> [THE TASK]:
Exclude pictures; retype the lines below from the line containing "black 1x2 brick" through the end of the records, both ends kept.

(Stored records)
>>>>>
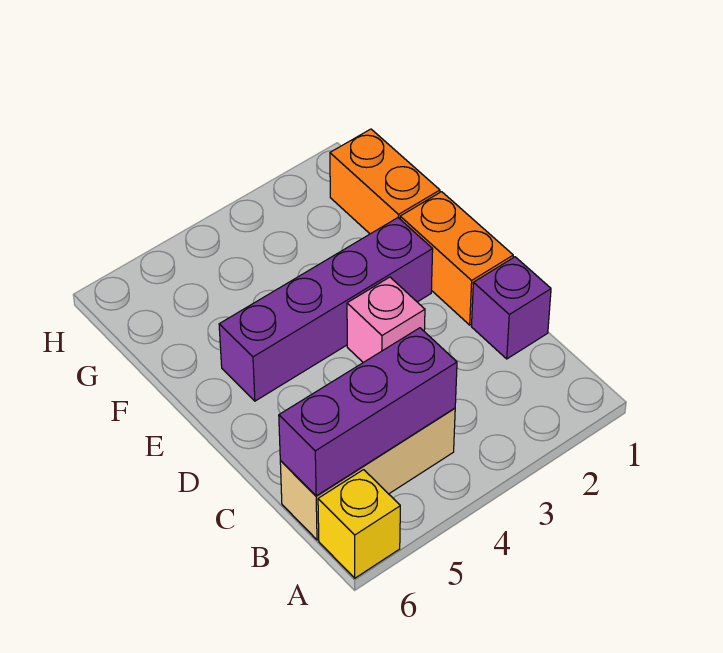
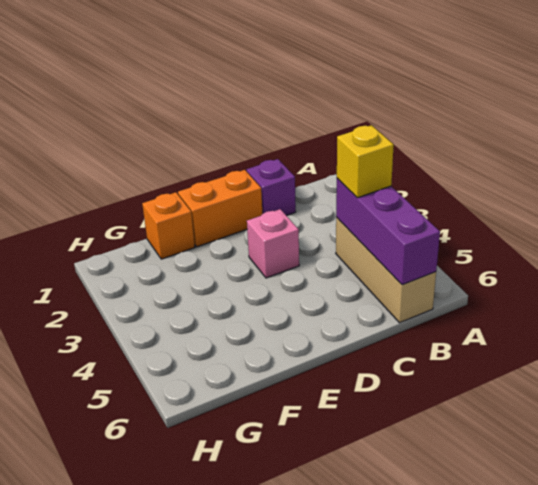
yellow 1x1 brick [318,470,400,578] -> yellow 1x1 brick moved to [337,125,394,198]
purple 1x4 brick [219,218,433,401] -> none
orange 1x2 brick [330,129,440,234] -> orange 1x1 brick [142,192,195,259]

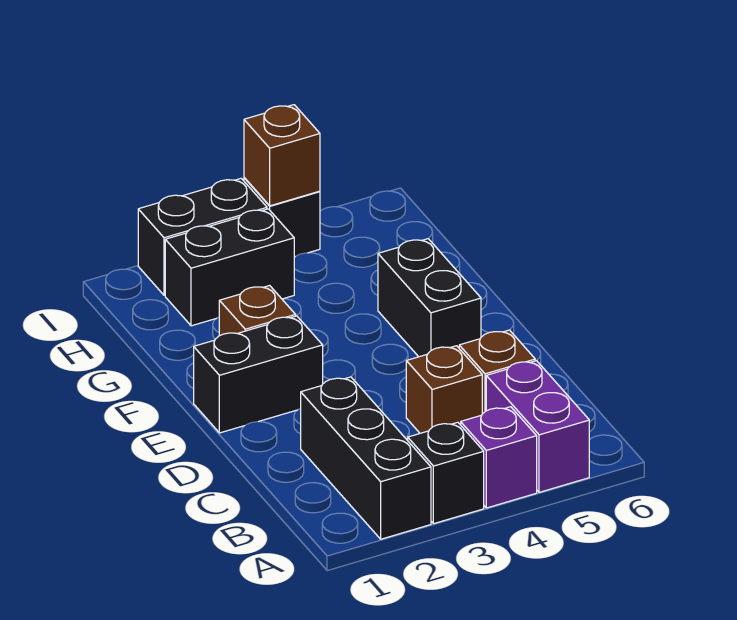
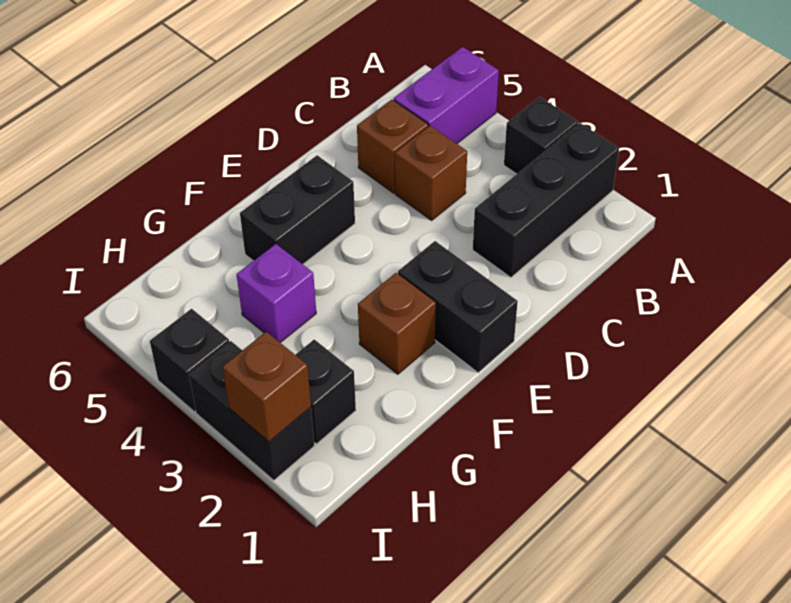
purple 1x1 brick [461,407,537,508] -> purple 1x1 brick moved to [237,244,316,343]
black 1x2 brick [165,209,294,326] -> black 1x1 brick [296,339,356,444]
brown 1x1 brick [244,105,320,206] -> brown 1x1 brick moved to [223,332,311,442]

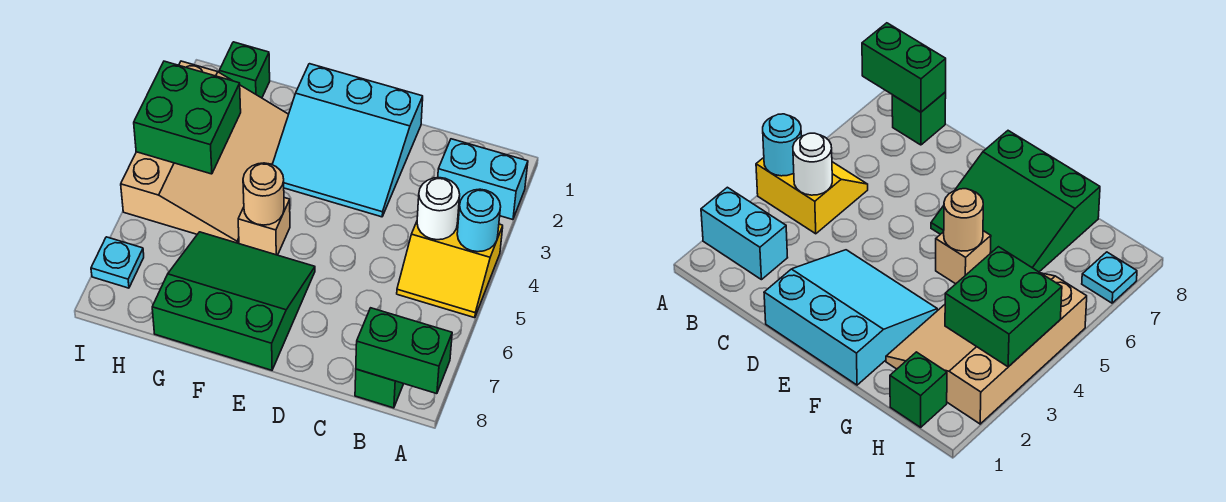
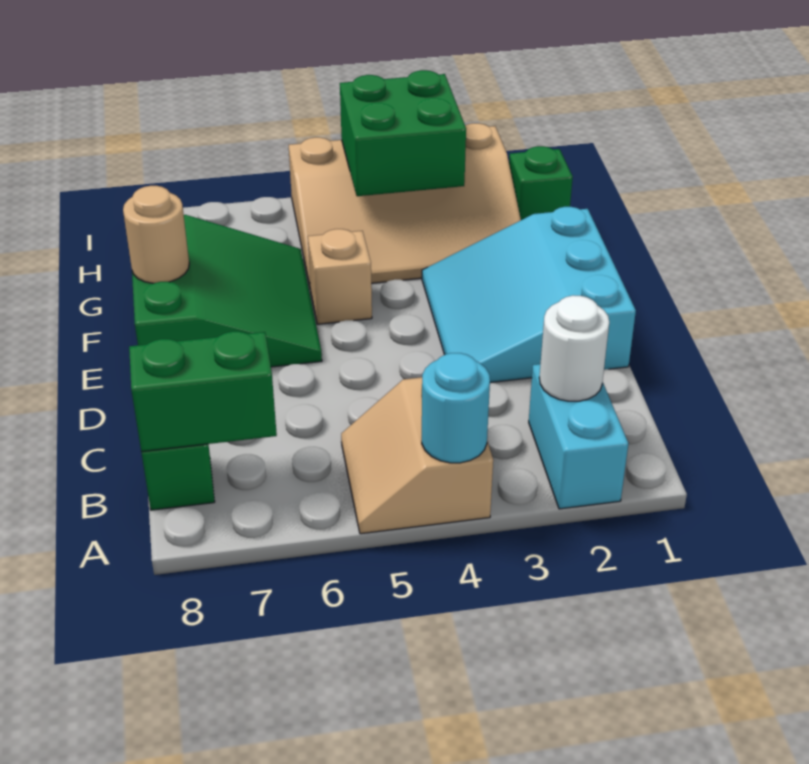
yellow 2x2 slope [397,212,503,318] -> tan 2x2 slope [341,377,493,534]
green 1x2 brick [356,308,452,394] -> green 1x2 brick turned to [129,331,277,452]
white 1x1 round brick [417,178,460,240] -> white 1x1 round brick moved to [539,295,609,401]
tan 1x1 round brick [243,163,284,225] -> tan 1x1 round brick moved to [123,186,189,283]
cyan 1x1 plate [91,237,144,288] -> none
<<<<<
> [TASK SOLUTION]:
black 1x2 brick [165,209,294,326] -> black 1x1 brick [296,339,356,444]
brown 1x1 brick [244,105,320,206] -> brown 1x1 brick moved to [223,332,311,442]

yellow 2x2 slope [397,212,503,318] -> tan 2x2 slope [341,377,493,534]
green 1x2 brick [356,308,452,394] -> green 1x2 brick turned to [129,331,277,452]
white 1x1 round brick [417,178,460,240] -> white 1x1 round brick moved to [539,295,609,401]
tan 1x1 round brick [243,163,284,225] -> tan 1x1 round brick moved to [123,186,189,283]
cyan 1x1 plate [91,237,144,288] -> none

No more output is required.